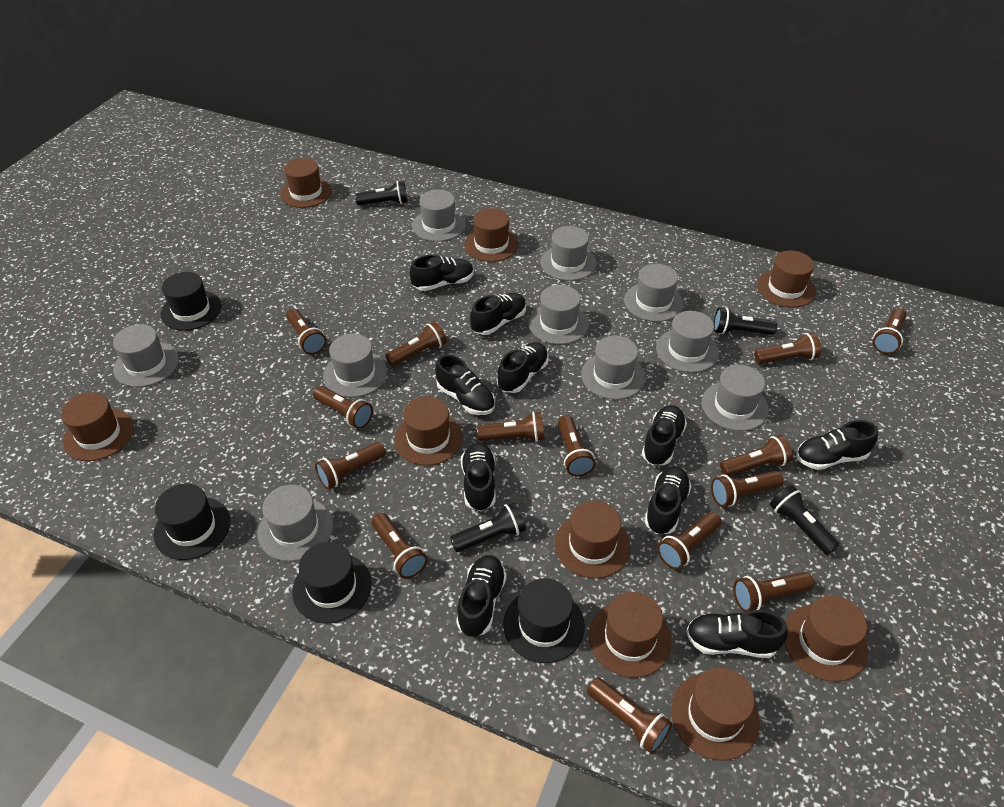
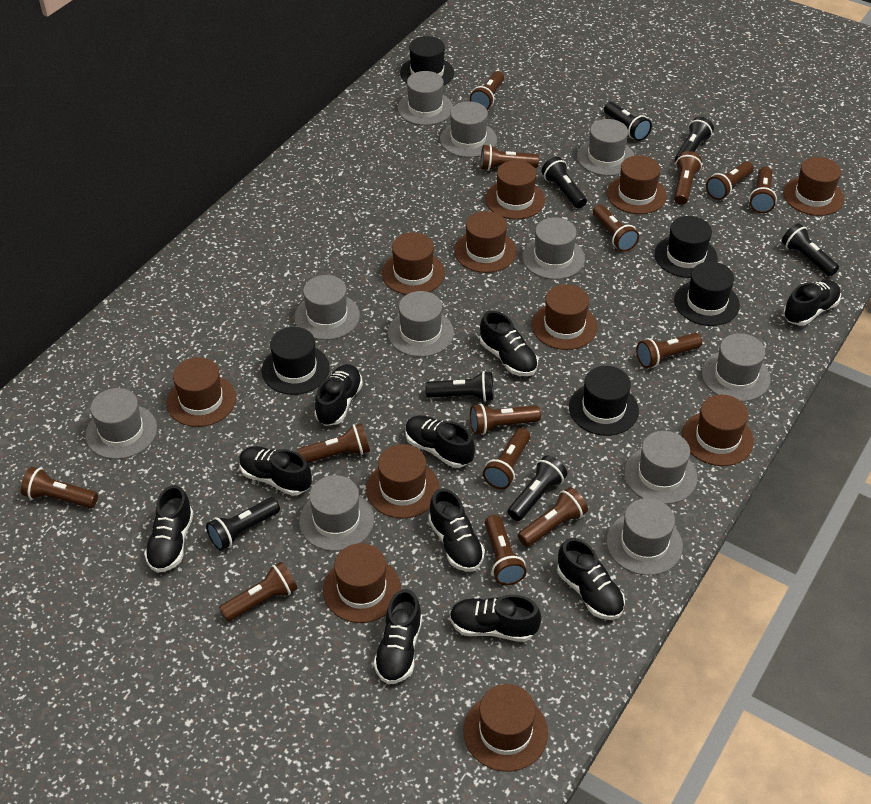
black flashlight: 4 -> 7
black hat: 4 -> 5
brown hat: 9 -> 11
grey hat: 10 -> 11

DIRECTIONS:
For this task, give the full listing again verbatim and keep out every picture.

SOLUTION BELOW:
black flashlight: 4 -> 7
black hat: 4 -> 5
brown hat: 9 -> 11
grey hat: 10 -> 11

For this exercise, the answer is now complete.